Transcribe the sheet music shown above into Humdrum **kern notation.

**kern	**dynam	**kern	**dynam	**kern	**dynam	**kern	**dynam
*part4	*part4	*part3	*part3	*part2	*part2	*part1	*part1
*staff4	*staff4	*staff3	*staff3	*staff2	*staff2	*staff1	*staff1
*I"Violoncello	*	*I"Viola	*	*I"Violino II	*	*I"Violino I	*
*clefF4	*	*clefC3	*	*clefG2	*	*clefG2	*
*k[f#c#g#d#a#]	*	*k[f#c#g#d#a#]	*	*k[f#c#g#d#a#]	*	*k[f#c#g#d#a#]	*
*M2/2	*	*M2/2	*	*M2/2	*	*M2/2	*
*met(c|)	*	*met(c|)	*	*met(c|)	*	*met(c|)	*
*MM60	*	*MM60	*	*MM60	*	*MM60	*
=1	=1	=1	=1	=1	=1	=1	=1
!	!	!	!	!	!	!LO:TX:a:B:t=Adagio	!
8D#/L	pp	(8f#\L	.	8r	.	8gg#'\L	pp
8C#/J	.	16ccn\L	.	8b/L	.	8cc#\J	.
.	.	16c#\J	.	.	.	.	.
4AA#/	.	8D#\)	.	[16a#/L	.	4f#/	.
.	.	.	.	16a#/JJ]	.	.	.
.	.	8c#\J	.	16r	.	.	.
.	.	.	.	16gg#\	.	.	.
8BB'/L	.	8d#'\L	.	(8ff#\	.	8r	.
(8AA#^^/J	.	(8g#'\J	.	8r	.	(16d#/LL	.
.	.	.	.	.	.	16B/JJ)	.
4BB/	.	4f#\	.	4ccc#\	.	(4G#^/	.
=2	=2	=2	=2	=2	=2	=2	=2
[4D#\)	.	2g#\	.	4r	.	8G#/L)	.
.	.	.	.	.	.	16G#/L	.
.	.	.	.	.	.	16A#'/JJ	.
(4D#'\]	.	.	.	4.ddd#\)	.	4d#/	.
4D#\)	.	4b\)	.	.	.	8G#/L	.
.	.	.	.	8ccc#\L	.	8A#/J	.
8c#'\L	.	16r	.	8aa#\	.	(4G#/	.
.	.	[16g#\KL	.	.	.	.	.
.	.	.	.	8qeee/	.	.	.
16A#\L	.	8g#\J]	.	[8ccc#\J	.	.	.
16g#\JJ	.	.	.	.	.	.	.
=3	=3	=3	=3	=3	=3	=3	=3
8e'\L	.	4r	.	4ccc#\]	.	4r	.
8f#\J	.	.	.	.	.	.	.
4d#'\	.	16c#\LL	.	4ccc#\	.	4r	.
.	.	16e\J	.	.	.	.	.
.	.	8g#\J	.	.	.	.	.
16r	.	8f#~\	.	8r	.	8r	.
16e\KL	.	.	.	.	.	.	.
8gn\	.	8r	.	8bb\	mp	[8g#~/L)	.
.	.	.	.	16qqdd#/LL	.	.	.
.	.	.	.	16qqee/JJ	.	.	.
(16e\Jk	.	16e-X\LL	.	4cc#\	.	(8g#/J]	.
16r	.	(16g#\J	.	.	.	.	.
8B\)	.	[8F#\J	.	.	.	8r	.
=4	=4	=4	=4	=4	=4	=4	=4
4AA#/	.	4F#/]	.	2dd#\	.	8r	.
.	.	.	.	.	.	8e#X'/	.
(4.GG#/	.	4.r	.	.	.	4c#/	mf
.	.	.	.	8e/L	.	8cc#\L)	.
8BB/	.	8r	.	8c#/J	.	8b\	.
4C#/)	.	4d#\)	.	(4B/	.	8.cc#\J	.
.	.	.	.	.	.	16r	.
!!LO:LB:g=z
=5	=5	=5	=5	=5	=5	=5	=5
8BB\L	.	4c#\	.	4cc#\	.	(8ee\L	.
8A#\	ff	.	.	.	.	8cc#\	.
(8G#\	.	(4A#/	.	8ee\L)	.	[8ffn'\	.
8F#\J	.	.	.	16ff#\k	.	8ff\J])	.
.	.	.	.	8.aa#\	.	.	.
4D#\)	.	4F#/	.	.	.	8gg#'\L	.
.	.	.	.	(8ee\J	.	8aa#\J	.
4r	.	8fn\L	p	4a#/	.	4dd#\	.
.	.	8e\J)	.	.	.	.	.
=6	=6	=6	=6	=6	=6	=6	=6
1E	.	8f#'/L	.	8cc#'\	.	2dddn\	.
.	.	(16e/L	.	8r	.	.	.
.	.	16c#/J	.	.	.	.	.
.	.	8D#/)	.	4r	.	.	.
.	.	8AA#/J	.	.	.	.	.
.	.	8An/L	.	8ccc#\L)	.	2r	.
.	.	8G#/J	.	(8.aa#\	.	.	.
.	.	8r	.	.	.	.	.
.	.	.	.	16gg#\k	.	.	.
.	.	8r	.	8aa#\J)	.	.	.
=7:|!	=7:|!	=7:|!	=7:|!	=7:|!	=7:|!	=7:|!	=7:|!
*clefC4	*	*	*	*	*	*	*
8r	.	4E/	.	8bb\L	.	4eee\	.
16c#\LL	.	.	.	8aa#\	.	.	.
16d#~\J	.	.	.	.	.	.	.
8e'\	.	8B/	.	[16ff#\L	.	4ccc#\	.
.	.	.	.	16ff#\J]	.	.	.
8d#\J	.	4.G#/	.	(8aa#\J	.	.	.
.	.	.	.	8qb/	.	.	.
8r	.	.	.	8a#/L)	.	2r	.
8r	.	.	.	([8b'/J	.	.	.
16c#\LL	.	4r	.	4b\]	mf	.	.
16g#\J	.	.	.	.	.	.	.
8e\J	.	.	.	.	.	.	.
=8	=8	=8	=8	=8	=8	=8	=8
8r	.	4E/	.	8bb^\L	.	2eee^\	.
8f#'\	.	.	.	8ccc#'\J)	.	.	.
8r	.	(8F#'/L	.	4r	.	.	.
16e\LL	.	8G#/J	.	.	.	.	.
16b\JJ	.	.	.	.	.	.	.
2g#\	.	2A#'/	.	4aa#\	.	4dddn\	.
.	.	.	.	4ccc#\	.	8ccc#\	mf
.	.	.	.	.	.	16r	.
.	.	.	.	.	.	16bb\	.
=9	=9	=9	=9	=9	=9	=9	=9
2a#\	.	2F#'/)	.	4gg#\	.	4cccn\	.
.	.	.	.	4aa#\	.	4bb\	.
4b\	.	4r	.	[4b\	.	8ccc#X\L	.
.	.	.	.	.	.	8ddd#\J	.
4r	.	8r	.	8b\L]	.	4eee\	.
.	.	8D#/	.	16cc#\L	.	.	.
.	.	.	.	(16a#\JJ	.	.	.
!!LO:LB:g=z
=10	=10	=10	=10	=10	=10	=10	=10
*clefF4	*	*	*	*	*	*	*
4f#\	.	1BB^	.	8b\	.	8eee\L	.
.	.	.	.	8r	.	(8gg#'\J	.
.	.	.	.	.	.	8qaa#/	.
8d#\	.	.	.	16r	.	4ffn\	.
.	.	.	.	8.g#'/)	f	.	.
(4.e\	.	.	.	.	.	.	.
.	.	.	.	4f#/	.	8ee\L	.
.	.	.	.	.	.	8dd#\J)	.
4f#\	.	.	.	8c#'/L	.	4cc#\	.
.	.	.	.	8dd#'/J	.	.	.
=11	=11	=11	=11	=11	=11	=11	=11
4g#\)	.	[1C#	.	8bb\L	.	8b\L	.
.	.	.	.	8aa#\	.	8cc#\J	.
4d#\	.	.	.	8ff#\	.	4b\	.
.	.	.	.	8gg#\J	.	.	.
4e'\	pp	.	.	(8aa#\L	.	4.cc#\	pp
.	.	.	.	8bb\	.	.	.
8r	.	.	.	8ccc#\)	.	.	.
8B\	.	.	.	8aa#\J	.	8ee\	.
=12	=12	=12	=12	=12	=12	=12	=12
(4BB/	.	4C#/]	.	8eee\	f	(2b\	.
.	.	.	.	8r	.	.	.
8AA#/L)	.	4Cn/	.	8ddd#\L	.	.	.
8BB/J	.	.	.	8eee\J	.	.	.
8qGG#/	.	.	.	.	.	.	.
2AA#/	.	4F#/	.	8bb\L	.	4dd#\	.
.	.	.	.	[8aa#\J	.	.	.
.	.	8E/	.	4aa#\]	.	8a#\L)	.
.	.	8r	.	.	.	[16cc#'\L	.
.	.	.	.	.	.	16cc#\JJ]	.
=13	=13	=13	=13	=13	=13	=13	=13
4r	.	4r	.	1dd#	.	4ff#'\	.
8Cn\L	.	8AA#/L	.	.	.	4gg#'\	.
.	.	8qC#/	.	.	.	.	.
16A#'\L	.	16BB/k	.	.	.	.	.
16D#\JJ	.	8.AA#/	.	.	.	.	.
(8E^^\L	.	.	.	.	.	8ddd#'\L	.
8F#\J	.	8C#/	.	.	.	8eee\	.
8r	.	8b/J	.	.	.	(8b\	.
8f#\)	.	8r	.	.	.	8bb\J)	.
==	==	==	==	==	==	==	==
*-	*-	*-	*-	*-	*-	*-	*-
-=-=-
## Objective
Please filter the listing above down to the lines that contain the string "kern", treating uppercase and lowercase as different.

## The solution
Transcribe the sheet music shown above into Humdrum **kern notation.
**kern	**dynam	**kern	**dynam	**kern	**dynam	**kern	**dynam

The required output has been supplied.